**WHAT IS BEING ASKED:** Give again the lines from the line with "black arrow: (217, 318) -> (193, 285), moved" to the last line of the records, exactly and in full. Do not carry over any pictures.

**AVAILABLE DATA:**
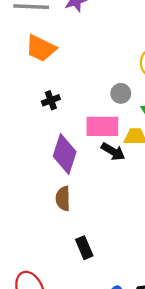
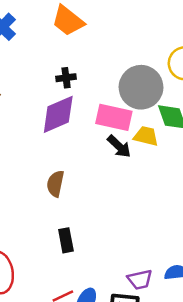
gray circle: (121, 93) -> (141, 87), size x2.0
purple diamond: (65, 154) -> (58, 114), moved, turned 36

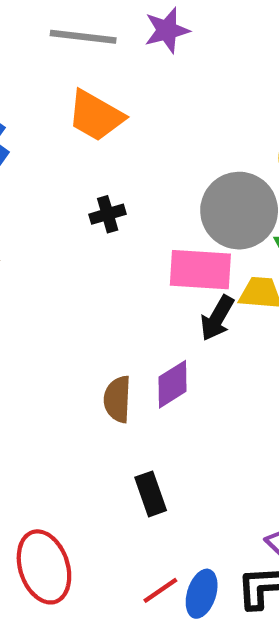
purple diamond: (58, 114) -> (173, 384), moved, size x0.7
black arrow: (119, 146) -> (217, 318), turned 85

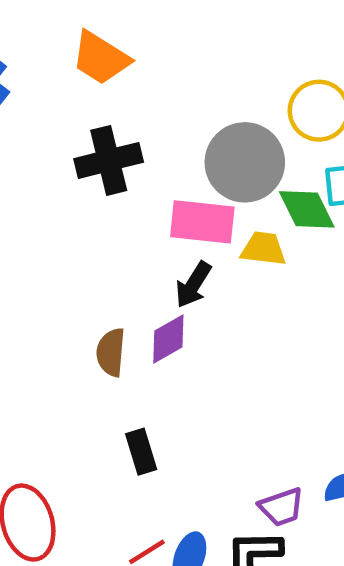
black cross: (108, 214) -> (109, 160), size x1.8
black arrow: (217, 318) -> (193, 285), moved

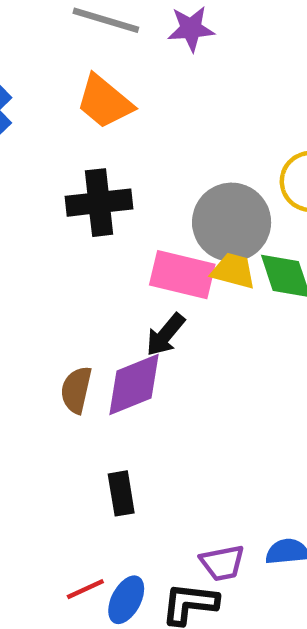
yellow trapezoid: (263, 249) -> (233, 271), moved
purple diamond: (168, 339) -> (134, 385), size x1.4
black rectangle: (141, 452) -> (121, 493), moved

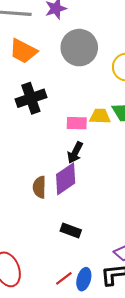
gray circle: (232, 222) -> (79, 48), moved
pink rectangle: (182, 275) -> (77, 123), size x0.7
black rectangle: (121, 493) -> (71, 231), turned -48

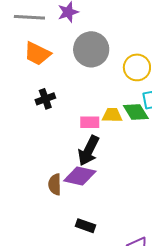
black cross: (31, 98) -> (45, 99), size x0.7
black arrow: (75, 153) -> (89, 151), size x1.4
purple diamond: (66, 179) -> (80, 176), turned 48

**RESPONSE:**
black arrow: (217, 318) -> (193, 285), moved

yellow trapezoid: (263, 249) -> (233, 271), moved
purple diamond: (168, 339) -> (134, 385), size x1.4
black rectangle: (141, 452) -> (121, 493), moved

gray circle: (232, 222) -> (79, 48), moved
pink rectangle: (182, 275) -> (77, 123), size x0.7
black rectangle: (121, 493) -> (71, 231), turned -48

black cross: (31, 98) -> (45, 99), size x0.7
black arrow: (75, 153) -> (89, 151), size x1.4
purple diamond: (66, 179) -> (80, 176), turned 48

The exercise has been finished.